**RECORDS SUPPLIED**:
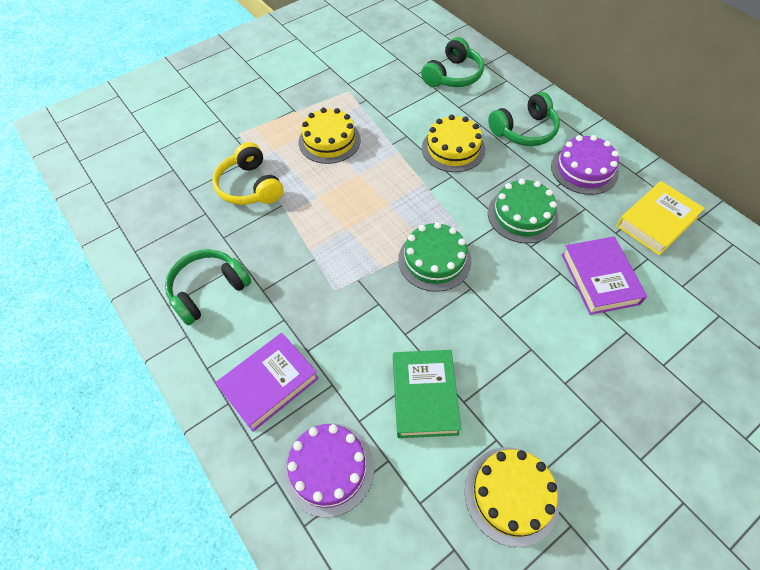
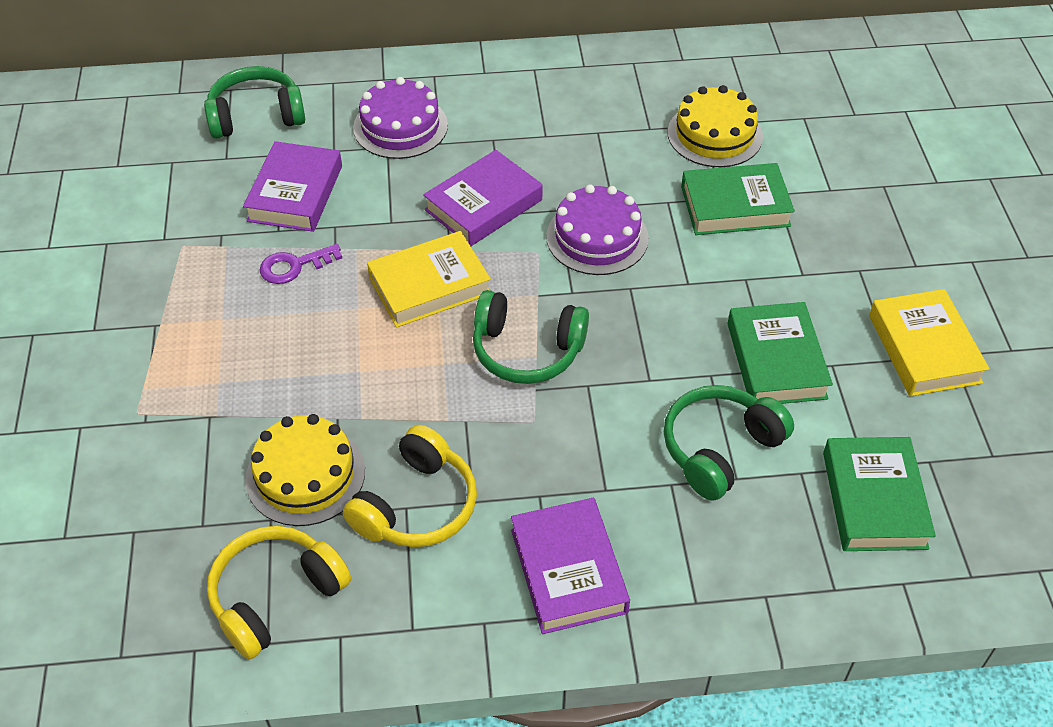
green book: 1 -> 3
green cake: 2 -> 0
purple book: 2 -> 3
purple key: 0 -> 1
yellow book: 1 -> 2
yellow cake: 3 -> 2
yellow headphones: 1 -> 2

**ACTION ITEM**: Copy exactly the line that contains "yellow book: 1 -> 2" and every line after it, up to and including the last line of the records.

**TASK RESPONSE**:
yellow book: 1 -> 2
yellow cake: 3 -> 2
yellow headphones: 1 -> 2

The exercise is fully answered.